## WRITTEN EXERCISE
From the items below, copy out every line that contains the string "kern".

________________________

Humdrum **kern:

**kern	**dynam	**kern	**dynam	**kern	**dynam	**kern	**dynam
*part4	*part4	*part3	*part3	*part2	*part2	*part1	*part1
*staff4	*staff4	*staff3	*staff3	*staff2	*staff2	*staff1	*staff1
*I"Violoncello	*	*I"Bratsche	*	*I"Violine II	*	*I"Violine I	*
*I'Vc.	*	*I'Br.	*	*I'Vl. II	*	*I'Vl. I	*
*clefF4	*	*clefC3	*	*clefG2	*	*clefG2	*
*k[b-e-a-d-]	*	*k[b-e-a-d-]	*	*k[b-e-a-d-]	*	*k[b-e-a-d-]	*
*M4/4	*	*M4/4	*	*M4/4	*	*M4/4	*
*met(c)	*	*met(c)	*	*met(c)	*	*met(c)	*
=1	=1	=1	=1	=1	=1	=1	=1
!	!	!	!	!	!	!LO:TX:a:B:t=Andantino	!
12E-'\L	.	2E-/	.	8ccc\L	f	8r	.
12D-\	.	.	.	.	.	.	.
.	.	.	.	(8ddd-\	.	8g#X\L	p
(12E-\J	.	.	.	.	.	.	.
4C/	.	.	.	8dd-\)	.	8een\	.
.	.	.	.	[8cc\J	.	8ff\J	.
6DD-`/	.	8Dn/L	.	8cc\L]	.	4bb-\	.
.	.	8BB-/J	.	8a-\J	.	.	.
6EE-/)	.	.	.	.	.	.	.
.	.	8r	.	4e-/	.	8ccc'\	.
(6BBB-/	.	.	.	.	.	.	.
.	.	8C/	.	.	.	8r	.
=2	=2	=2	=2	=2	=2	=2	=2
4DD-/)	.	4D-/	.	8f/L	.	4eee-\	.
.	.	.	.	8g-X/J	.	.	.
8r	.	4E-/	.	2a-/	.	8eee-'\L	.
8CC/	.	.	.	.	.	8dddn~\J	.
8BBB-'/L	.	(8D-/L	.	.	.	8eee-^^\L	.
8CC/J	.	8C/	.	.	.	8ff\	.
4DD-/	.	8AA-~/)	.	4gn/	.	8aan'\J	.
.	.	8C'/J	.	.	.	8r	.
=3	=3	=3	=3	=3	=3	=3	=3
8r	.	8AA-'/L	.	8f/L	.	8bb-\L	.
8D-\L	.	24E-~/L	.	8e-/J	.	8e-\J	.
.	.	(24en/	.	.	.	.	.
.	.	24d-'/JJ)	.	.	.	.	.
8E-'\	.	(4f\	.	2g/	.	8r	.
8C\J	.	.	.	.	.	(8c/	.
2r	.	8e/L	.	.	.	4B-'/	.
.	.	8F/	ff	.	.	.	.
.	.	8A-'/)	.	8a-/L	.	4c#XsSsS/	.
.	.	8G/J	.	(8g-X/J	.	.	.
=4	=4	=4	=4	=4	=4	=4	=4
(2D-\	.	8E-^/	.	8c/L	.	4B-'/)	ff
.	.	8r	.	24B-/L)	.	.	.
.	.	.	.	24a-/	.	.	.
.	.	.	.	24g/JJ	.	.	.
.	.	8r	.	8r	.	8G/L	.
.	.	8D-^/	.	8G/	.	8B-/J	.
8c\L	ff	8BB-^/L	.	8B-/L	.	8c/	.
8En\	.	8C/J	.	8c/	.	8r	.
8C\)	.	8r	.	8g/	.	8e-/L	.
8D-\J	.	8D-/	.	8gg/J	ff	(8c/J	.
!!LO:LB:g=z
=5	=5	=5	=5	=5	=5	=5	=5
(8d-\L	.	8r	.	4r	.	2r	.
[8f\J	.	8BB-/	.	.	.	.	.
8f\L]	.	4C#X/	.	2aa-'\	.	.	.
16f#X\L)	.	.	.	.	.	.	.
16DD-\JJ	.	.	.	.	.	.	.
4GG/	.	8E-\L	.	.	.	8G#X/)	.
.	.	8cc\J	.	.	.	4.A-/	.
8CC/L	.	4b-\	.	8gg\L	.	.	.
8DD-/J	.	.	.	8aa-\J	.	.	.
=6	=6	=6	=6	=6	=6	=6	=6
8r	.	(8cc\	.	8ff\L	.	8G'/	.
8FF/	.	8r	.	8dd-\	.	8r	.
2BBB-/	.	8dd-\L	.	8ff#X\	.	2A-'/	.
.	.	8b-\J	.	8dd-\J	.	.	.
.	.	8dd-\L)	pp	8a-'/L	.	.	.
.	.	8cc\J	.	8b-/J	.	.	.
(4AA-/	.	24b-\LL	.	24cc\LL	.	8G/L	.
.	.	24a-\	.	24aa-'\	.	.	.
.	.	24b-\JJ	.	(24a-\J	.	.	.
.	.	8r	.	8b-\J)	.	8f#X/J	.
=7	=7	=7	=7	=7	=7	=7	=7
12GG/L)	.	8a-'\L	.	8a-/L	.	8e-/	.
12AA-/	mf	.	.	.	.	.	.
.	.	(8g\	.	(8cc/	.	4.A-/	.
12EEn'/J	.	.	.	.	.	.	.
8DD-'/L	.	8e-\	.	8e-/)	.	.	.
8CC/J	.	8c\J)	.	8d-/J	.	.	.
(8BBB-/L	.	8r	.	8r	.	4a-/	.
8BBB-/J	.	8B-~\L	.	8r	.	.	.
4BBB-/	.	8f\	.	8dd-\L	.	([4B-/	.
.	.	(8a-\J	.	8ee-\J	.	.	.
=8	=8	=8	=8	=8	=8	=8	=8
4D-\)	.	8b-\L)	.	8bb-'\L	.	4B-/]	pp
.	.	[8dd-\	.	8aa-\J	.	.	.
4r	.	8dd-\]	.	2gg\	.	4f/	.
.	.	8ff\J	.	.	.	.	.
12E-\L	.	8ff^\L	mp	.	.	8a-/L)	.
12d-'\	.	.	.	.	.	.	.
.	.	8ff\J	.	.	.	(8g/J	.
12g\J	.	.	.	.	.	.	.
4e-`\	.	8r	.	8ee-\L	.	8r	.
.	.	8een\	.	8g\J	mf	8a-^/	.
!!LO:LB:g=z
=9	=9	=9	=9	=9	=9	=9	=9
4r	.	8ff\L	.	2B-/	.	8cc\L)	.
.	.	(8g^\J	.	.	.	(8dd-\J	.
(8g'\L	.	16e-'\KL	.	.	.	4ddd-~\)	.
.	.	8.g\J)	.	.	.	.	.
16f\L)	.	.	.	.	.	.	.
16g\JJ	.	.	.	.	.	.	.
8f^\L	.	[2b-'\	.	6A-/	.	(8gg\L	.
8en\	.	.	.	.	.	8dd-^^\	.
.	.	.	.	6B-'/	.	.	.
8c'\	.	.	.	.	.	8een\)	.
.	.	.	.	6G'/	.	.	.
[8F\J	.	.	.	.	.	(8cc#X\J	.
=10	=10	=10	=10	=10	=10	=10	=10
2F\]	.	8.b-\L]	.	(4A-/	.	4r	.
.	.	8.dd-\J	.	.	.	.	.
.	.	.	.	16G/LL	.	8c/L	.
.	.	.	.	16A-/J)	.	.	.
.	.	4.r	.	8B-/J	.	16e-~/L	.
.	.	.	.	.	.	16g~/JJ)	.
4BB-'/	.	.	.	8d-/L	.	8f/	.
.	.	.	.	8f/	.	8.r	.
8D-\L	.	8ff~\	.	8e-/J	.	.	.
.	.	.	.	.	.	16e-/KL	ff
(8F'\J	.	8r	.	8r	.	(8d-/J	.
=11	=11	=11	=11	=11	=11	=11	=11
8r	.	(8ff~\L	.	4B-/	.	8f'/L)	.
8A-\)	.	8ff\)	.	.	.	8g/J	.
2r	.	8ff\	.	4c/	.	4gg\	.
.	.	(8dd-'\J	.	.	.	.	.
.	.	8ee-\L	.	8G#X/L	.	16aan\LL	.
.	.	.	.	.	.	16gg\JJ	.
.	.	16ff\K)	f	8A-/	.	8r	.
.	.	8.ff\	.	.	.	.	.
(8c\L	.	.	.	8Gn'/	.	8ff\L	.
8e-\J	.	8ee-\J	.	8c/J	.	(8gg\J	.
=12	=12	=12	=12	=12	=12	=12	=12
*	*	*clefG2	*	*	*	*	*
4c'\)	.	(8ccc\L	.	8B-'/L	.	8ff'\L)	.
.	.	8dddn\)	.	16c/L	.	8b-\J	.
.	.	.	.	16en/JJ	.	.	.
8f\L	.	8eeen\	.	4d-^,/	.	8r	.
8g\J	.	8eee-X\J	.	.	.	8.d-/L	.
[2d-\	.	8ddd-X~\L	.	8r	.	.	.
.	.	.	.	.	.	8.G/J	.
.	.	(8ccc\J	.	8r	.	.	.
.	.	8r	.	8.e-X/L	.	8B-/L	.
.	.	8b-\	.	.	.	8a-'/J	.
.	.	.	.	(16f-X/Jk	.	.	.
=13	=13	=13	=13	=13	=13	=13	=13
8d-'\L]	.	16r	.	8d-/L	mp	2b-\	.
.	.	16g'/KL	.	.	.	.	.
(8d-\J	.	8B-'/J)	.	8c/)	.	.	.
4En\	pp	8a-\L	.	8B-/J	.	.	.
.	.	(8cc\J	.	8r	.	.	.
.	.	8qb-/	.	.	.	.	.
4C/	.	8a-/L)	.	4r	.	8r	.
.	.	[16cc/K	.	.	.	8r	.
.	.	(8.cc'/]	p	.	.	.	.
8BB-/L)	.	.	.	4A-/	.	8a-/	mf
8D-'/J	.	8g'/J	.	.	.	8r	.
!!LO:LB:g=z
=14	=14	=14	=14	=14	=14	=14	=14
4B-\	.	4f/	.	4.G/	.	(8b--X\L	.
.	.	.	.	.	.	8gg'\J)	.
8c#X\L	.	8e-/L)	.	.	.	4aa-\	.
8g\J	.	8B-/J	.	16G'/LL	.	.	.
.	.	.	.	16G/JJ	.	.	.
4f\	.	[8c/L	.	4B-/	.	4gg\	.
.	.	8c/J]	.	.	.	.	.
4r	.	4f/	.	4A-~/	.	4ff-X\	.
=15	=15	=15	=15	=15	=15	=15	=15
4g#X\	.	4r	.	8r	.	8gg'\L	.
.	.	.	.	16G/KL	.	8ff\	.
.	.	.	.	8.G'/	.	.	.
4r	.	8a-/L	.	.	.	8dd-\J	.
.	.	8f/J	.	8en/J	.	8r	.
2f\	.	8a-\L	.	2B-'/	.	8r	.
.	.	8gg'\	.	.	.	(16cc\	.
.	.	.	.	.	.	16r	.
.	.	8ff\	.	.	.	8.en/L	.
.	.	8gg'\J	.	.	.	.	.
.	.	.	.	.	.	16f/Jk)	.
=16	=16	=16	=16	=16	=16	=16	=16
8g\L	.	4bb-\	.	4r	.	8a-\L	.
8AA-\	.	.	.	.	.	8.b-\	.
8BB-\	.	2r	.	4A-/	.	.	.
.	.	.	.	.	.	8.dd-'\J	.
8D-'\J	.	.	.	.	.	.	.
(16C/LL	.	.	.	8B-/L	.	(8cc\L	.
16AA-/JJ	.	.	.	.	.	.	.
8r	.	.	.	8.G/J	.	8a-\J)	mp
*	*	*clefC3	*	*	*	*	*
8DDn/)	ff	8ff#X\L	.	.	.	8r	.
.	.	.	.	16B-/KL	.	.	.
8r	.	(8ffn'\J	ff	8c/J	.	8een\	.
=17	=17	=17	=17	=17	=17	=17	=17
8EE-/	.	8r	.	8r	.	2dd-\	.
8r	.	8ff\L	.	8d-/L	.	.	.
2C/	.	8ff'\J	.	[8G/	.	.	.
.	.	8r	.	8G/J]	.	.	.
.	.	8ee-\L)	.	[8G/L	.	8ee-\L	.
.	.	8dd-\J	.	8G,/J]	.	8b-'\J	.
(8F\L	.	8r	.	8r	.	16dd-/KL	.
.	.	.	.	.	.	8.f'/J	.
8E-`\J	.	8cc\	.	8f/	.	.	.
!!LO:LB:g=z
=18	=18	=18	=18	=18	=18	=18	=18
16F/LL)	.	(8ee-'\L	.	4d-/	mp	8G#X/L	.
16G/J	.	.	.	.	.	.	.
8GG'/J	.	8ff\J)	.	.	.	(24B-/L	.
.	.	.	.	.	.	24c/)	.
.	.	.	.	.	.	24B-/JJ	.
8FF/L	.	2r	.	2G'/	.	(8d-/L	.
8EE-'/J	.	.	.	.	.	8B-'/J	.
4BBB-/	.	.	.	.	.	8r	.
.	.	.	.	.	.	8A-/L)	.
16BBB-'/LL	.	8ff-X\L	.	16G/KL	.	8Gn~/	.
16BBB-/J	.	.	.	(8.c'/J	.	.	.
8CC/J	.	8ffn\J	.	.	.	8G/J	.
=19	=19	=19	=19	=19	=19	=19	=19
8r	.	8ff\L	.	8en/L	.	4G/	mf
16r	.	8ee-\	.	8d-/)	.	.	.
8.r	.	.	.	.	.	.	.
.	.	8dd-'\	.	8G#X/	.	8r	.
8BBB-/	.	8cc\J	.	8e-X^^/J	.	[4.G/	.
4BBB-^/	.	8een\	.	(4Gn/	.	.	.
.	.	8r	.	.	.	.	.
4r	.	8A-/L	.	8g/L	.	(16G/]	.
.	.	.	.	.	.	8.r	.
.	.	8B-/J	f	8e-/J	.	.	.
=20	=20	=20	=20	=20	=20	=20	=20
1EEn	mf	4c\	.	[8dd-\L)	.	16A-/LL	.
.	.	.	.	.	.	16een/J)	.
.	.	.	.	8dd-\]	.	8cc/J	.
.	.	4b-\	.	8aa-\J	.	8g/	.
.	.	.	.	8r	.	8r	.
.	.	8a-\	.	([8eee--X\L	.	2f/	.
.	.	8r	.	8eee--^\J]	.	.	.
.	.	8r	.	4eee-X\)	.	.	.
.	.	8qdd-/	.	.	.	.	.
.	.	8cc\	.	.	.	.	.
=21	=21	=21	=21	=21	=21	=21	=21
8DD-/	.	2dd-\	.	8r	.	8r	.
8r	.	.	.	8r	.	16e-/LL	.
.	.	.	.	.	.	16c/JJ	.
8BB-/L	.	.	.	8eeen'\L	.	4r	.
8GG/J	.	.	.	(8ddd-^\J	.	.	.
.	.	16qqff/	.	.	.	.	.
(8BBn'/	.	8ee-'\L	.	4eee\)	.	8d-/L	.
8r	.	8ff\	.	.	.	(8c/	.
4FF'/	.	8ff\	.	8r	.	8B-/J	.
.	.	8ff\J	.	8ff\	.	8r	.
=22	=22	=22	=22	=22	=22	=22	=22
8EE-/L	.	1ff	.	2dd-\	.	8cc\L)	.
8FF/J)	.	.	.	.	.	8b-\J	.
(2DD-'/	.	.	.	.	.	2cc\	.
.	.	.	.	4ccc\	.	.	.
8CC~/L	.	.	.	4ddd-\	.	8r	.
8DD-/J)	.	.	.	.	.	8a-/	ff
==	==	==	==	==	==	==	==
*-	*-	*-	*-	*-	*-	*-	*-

________________________

## SOLUTION FOR THIS EXERCISE
Humdrum **kern:
**kern	**dynam	**kern	**dynam	**kern	**dynam	**kern	**dynam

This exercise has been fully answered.